§ **What to do**:
Nothing but the line with "blue brick C5" and the lines after it, through the end of the records below, is to be repeated, exactly as it is.

** Records for the exercise follows **

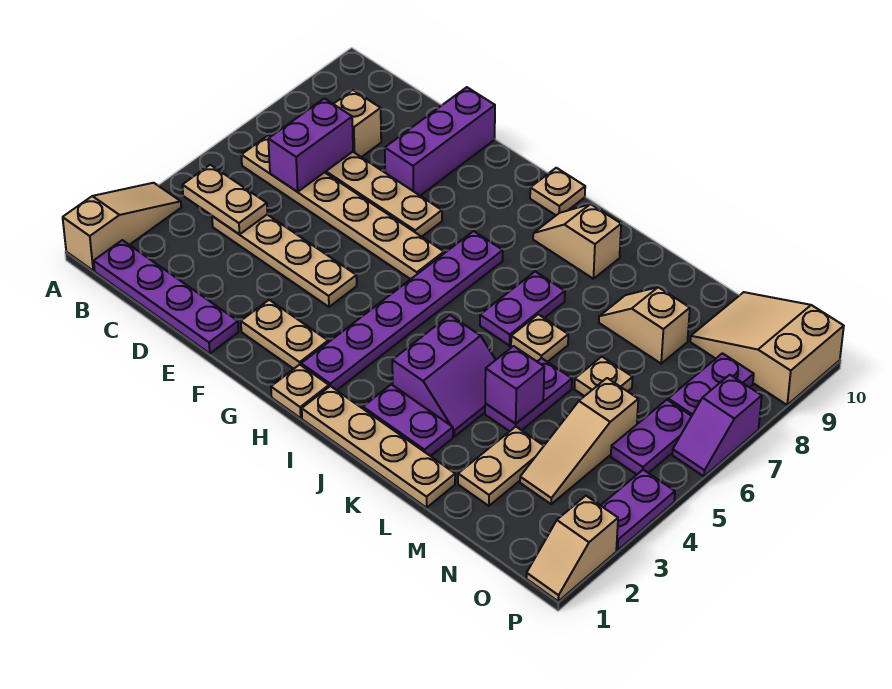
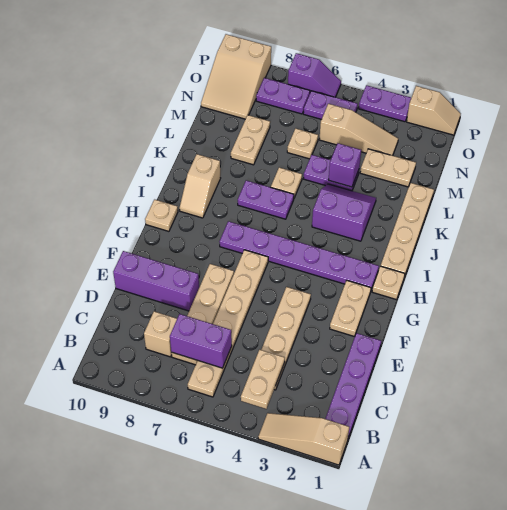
purple plate J2:K2 level 1 -> none
tan slope L8:M8 level 1 top M -> tan plate L8:M8 level 1

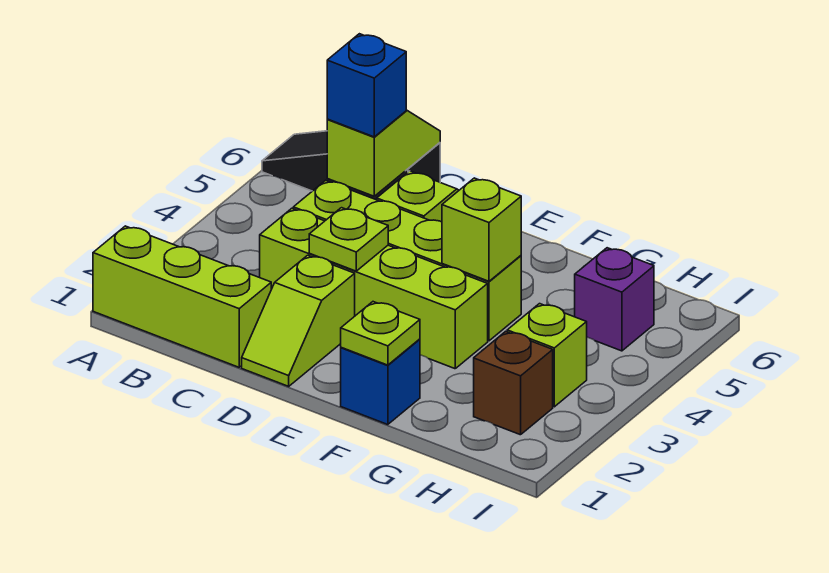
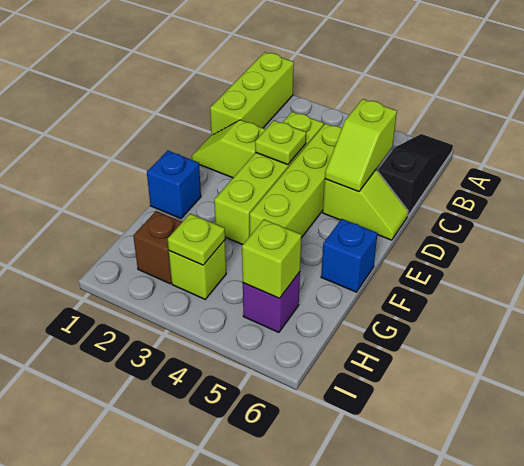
lime slope C5:C6 level 2 top 5 -> lime slope C5:D5 level 2 top C
blue brick C5 level 3 -> blue brick F6 level 1
lime plate F1 level 2 -> lime plate H3 level 2
lime brick F4 level 2 -> lime brick H5 level 2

** End of Records for the exercise **

§ **Answer section**:
blue brick C5 level 3 -> blue brick F6 level 1
lime plate F1 level 2 -> lime plate H3 level 2
lime brick F4 level 2 -> lime brick H5 level 2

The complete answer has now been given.